> [Data for this exercise]:
***

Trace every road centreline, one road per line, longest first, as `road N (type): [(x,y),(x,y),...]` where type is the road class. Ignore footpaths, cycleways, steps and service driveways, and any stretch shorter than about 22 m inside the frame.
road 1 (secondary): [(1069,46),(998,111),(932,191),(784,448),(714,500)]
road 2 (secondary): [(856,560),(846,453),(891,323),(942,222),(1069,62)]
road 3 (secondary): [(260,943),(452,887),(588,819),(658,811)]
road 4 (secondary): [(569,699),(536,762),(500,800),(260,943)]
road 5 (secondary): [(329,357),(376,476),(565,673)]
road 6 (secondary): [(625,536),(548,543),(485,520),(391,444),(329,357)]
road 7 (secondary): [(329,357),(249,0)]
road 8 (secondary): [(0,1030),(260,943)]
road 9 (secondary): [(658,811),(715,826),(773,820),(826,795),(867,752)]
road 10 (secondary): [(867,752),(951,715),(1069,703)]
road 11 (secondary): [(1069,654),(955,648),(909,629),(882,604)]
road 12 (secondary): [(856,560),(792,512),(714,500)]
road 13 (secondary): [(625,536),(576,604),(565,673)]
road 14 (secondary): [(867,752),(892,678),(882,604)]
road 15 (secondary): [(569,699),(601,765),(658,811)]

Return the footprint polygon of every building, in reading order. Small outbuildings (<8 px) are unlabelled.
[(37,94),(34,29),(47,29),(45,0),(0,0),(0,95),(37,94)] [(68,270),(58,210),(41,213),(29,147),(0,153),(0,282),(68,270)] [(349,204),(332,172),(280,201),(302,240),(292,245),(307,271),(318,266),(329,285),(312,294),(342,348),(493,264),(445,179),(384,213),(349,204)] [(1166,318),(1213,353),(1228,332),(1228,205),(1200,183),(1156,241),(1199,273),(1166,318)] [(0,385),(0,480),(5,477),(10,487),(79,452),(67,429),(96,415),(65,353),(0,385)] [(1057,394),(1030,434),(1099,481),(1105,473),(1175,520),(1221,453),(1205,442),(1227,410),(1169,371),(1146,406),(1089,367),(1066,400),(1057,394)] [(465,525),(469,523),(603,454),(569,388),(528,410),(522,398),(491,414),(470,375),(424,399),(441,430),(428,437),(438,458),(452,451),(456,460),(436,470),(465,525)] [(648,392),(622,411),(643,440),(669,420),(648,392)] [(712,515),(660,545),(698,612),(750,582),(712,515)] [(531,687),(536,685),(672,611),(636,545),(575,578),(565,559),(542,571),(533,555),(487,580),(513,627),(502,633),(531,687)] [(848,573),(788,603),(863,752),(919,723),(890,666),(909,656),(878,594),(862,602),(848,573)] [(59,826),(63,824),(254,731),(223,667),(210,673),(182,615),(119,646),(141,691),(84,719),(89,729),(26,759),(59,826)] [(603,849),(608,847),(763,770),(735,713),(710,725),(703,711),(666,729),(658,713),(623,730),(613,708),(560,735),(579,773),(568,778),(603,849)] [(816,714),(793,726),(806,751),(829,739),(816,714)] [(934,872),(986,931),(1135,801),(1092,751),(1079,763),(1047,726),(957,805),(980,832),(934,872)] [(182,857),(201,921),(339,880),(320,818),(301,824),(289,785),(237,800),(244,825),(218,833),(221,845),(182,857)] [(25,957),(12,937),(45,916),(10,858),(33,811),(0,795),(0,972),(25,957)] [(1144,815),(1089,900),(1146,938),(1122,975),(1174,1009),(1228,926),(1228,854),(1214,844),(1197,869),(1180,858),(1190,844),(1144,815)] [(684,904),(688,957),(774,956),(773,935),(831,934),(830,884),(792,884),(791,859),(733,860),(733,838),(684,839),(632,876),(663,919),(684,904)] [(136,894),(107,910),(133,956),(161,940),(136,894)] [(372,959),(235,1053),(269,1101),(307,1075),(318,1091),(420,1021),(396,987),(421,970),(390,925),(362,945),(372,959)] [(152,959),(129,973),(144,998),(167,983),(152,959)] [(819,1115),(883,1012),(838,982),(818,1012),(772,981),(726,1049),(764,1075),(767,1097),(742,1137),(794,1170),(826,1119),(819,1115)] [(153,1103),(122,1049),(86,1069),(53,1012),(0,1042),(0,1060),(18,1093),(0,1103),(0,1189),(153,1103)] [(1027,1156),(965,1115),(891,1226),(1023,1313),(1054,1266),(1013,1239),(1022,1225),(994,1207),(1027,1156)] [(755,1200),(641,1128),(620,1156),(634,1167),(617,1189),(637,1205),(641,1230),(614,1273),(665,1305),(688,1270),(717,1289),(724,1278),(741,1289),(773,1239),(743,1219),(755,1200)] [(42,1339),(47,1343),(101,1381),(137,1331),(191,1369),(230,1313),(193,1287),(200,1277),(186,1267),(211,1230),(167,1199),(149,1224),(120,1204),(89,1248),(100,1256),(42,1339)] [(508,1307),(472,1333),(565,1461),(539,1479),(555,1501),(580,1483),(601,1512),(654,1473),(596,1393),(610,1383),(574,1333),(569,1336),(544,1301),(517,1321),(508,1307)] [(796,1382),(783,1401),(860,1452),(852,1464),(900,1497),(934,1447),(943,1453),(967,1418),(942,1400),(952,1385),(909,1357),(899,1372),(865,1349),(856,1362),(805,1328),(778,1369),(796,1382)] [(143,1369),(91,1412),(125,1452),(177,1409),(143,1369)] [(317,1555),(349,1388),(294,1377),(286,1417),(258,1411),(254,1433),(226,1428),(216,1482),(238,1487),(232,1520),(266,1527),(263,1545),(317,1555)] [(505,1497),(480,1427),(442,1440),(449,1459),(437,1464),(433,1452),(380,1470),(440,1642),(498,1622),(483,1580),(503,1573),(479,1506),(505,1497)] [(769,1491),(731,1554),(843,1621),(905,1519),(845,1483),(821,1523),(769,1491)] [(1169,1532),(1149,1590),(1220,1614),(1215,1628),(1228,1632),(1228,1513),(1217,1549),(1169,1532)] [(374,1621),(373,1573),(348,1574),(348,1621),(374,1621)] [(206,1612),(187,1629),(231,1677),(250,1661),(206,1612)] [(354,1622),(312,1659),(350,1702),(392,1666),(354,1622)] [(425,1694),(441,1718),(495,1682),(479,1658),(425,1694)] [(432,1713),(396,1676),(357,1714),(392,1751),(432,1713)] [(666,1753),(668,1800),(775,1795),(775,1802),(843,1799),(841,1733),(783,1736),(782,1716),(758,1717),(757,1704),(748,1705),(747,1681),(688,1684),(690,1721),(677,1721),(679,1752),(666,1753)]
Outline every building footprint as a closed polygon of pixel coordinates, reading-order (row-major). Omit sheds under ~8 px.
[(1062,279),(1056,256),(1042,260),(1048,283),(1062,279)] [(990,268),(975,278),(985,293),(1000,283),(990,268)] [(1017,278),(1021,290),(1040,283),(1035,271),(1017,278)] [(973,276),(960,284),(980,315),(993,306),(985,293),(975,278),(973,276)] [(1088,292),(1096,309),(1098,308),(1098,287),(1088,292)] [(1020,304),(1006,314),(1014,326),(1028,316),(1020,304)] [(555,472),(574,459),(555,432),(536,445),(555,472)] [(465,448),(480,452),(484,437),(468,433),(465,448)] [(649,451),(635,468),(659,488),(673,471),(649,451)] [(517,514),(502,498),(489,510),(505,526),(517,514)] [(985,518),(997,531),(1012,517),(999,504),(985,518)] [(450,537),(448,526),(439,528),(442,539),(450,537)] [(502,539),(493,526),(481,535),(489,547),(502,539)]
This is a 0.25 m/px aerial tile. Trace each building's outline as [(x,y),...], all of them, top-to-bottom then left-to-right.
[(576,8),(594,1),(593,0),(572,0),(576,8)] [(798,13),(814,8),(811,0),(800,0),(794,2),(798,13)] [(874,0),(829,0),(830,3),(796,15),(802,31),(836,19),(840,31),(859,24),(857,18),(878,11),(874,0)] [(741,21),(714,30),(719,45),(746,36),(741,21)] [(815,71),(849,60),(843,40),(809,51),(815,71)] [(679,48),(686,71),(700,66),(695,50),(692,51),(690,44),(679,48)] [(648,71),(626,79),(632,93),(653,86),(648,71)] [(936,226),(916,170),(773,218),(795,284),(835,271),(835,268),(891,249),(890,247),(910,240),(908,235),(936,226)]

***

> [Task]: Starting at the line that contains "This is a 0.25", write out every line through the last one in the data above, exactly as it stands.

> [Result]:
This is a 0.25 m/px aerial tile. Trace each building's outline as [(x,y),...], all of them, top-to-bottom then left-to-right.
[(576,8),(594,1),(593,0),(572,0),(576,8)] [(798,13),(814,8),(811,0),(800,0),(794,2),(798,13)] [(874,0),(829,0),(830,3),(796,15),(802,31),(836,19),(840,31),(859,24),(857,18),(878,11),(874,0)] [(741,21),(714,30),(719,45),(746,36),(741,21)] [(815,71),(849,60),(843,40),(809,51),(815,71)] [(679,48),(686,71),(700,66),(695,50),(692,51),(690,44),(679,48)] [(648,71),(626,79),(632,93),(653,86),(648,71)] [(936,226),(916,170),(773,218),(795,284),(835,271),(835,268),(891,249),(890,247),(910,240),(908,235),(936,226)]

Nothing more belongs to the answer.